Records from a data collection

====

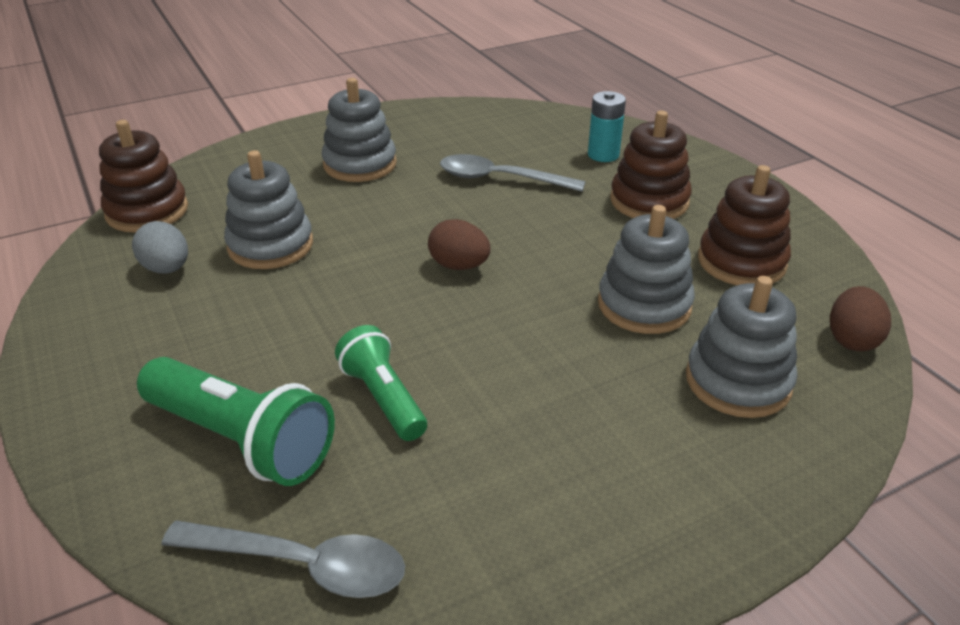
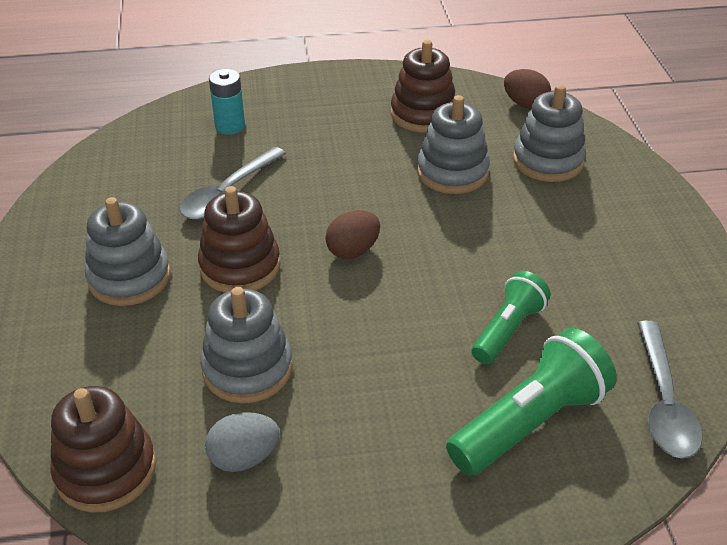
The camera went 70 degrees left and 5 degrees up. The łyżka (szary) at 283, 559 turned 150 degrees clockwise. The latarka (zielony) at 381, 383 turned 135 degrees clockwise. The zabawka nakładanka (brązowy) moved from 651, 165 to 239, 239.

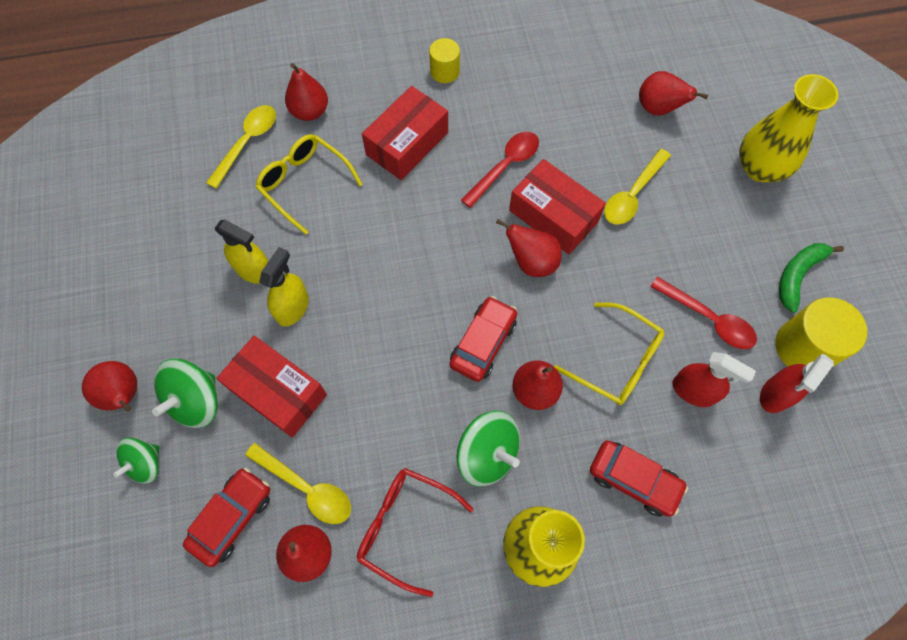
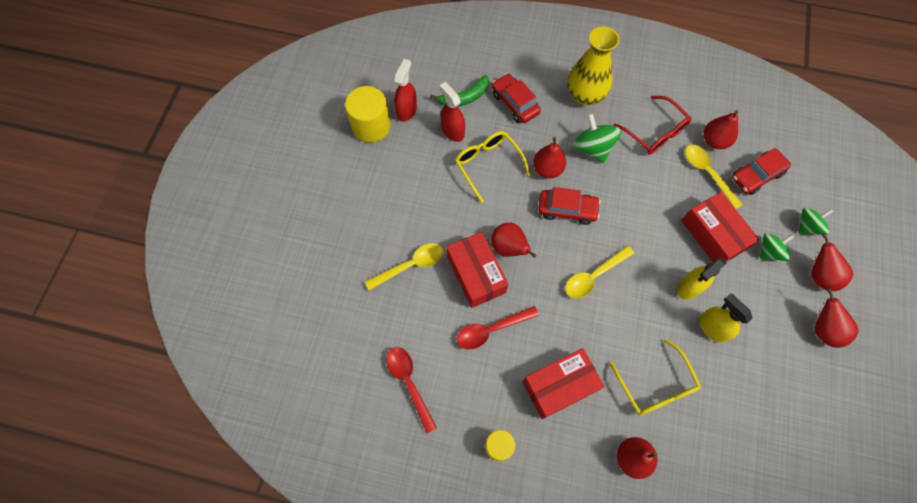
The camera went 155 degrees left and 0 degrees up. The bączek (zielony) at 185, 393 changed to 0.66 times the size. The łyżka (żółty) moved from 241, 147 to 599, 272. The samochód (czerwony) at 483, 339 turned 135 degrees counterclockwise. The gruszka (czerwony) moved from 673, 93 to 836, 318. The łyżka (czerwony) moved from 703, 312 to 411, 390. The wazon (żółty) at 789, 128 disappeared. The spryskiwacz (czerwony) at 797, 383 turned 45 degrees counterclockwise. The banan (zielony) moved from 811, 278 to 459, 91.

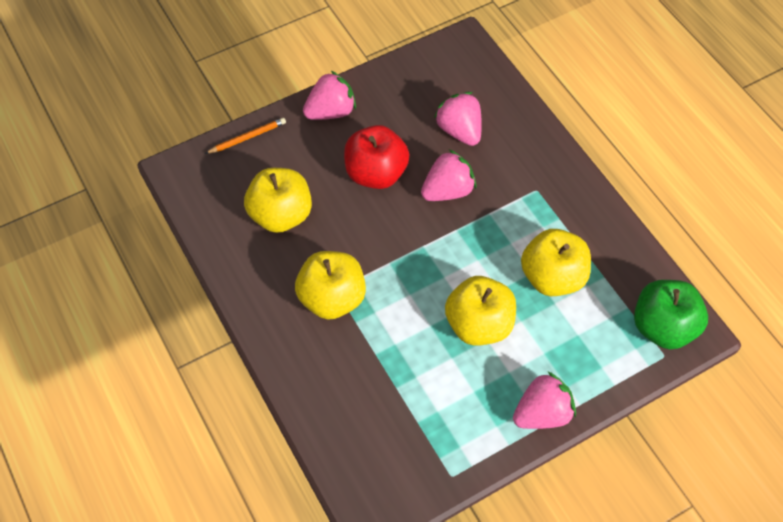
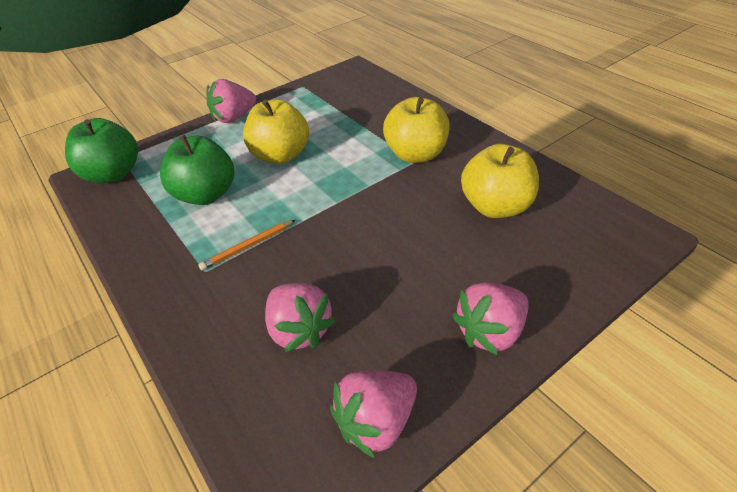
The camera went 175 degrees right and 15 degrees down. The ołówek (pomarańczowy) moved from 245, 136 to 246, 245. The jabłko (czerwony) at 377, 157 disappeared. The truskawka (różowy) moved from 448, 175 to 373, 414. The jabłko (żółty) at 556, 262 became the jabłko (zielony) at 197, 170.

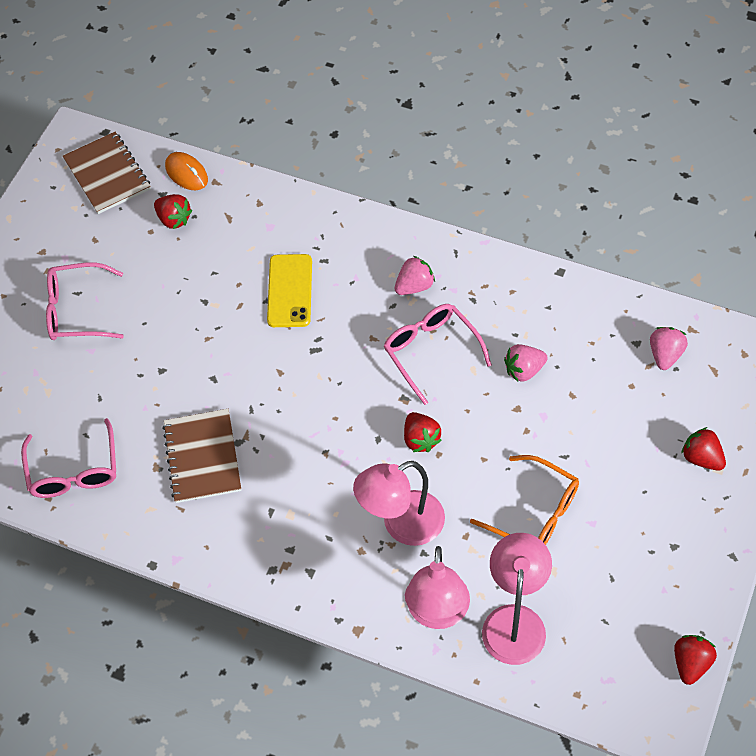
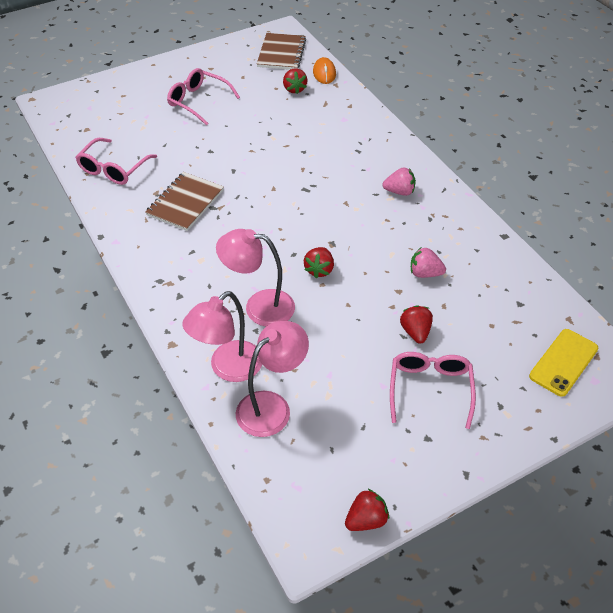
The camera went 35 degrees right and 10 degrees down. The telefon (żółty) moved from 289, 290 to 563, 363. The okulary (różowy) moved from 437, 354 to 433, 390. The okulary (pomarańczowy) at 524, 500 disappeared. The truskawka (różowy) at 669, 348 disappeared. The truskawka (czerwony) moved from 703, 449 to 416, 324.

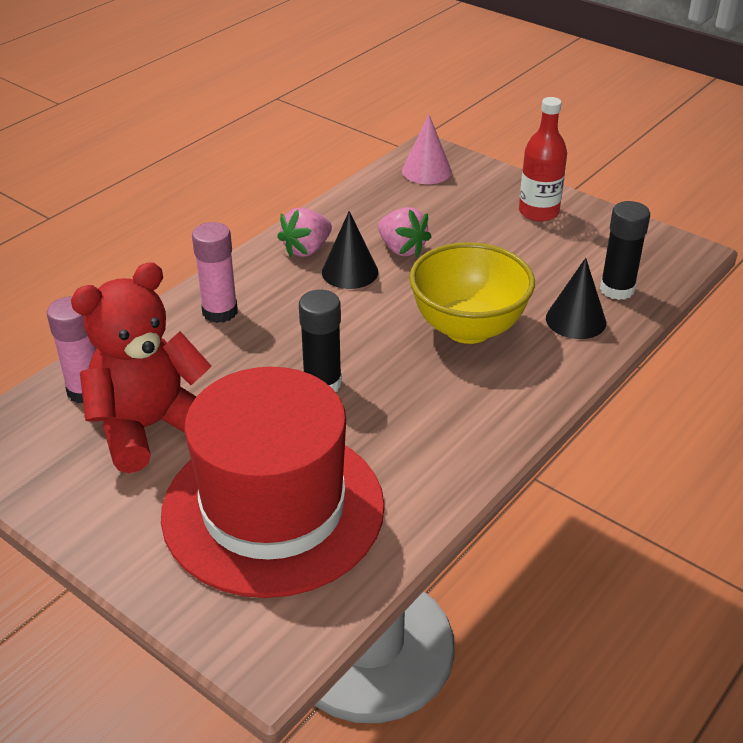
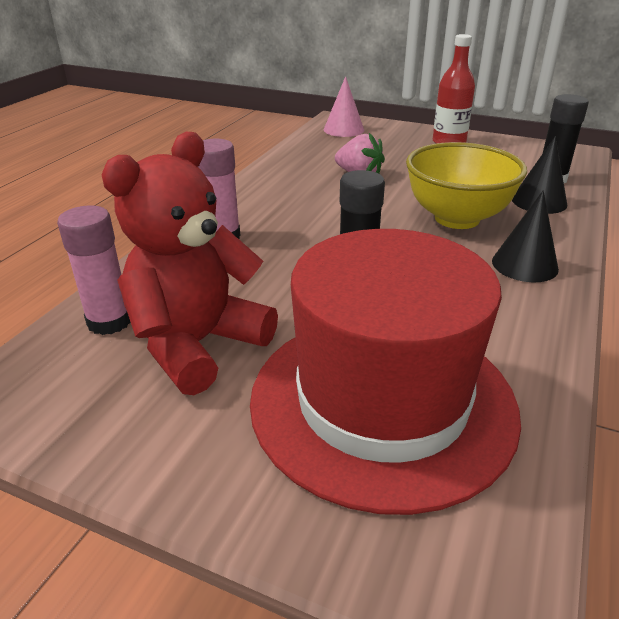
The camera went 15 degrees left and 5 degrees down. The truskawka (różowy) at 304, 232 disappeared. The stożek (czarny) moved from 350, 250 to 525, 236.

====

Could you retype every record above exactly, leaving the pictures out?

The camera went 70 degrees left and 5 degrees up. The łyżka (szary) at 283, 559 turned 150 degrees clockwise. The latarka (zielony) at 381, 383 turned 135 degrees clockwise. The zabawka nakładanka (brązowy) moved from 651, 165 to 239, 239.

The camera went 155 degrees left and 0 degrees up. The bączek (zielony) at 185, 393 changed to 0.66 times the size. The łyżka (żółty) moved from 241, 147 to 599, 272. The samochód (czerwony) at 483, 339 turned 135 degrees counterclockwise. The gruszka (czerwony) moved from 673, 93 to 836, 318. The łyżka (czerwony) moved from 703, 312 to 411, 390. The wazon (żółty) at 789, 128 disappeared. The spryskiwacz (czerwony) at 797, 383 turned 45 degrees counterclockwise. The banan (zielony) moved from 811, 278 to 459, 91.

The camera went 175 degrees right and 15 degrees down. The ołówek (pomarańczowy) moved from 245, 136 to 246, 245. The jabłko (czerwony) at 377, 157 disappeared. The truskawka (różowy) moved from 448, 175 to 373, 414. The jabłko (żółty) at 556, 262 became the jabłko (zielony) at 197, 170.

The camera went 35 degrees right and 10 degrees down. The telefon (żółty) moved from 289, 290 to 563, 363. The okulary (różowy) moved from 437, 354 to 433, 390. The okulary (pomarańczowy) at 524, 500 disappeared. The truskawka (różowy) at 669, 348 disappeared. The truskawka (czerwony) moved from 703, 449 to 416, 324.

The camera went 15 degrees left and 5 degrees down. The truskawka (różowy) at 304, 232 disappeared. The stożek (czarny) moved from 350, 250 to 525, 236.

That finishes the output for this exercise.